Task instructions:
Return the listing below verbatim. Pictures do not belong in the copy.

Raw data:
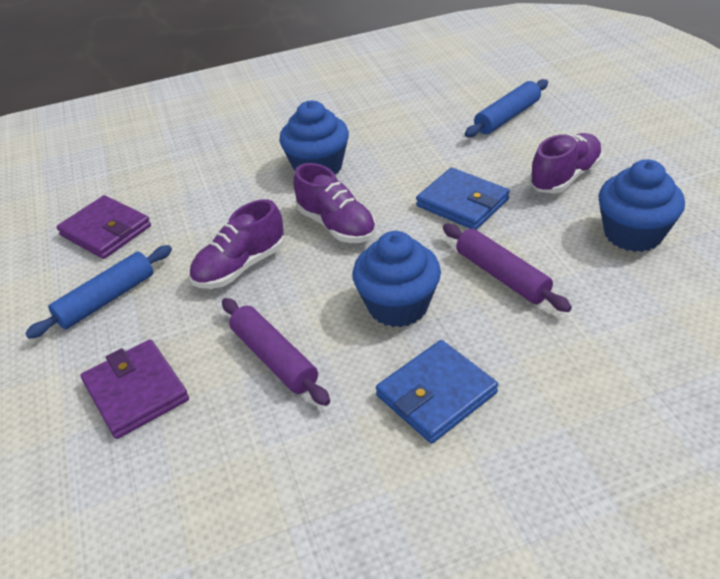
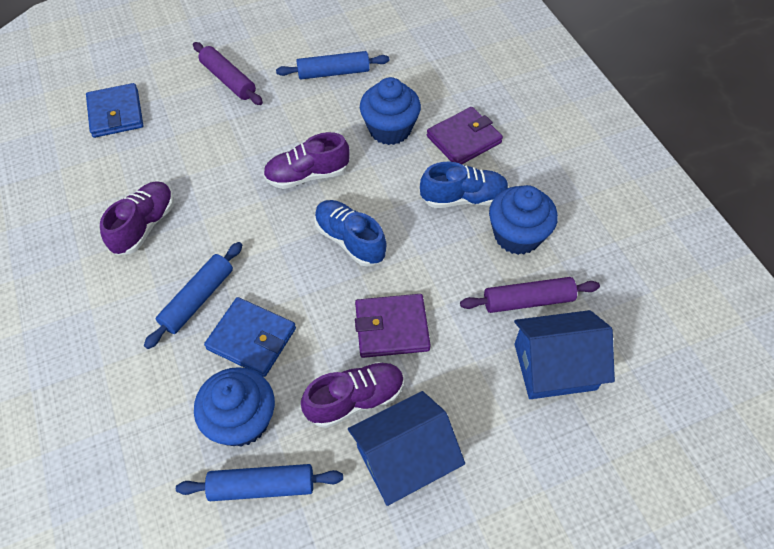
blue house: 0 -> 2
blue rolling pin: 2 -> 3
blue shoe: 0 -> 2

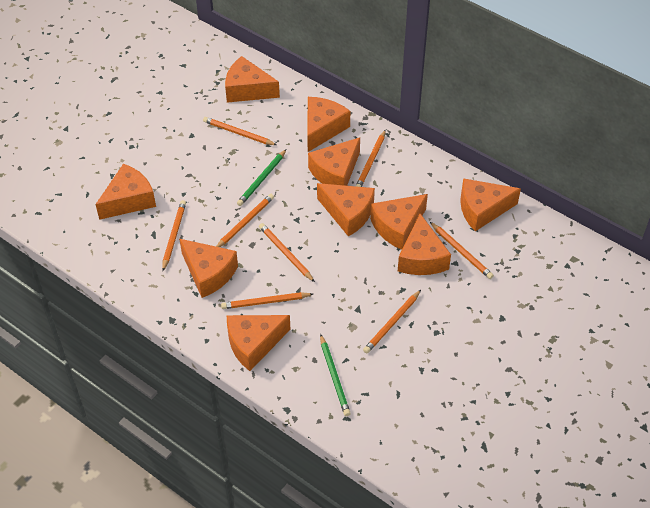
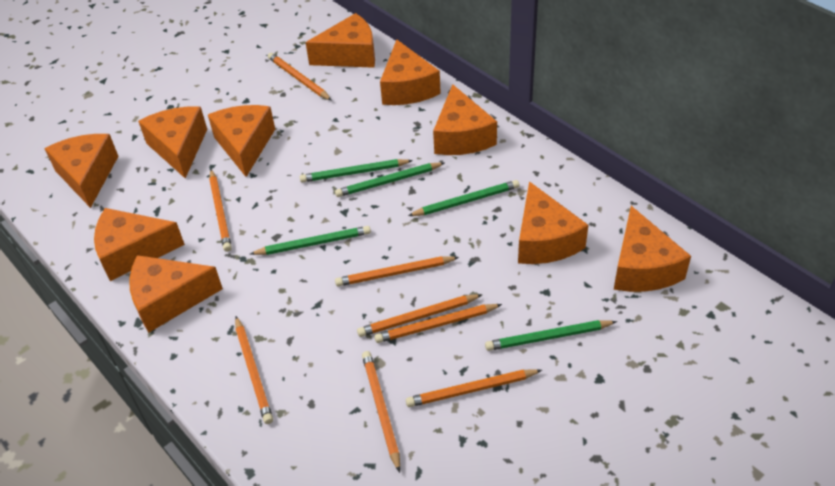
green pencil: 2 -> 5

Written response:
blue house: 0 -> 2
blue rolling pin: 2 -> 3
blue shoe: 0 -> 2

green pencil: 2 -> 5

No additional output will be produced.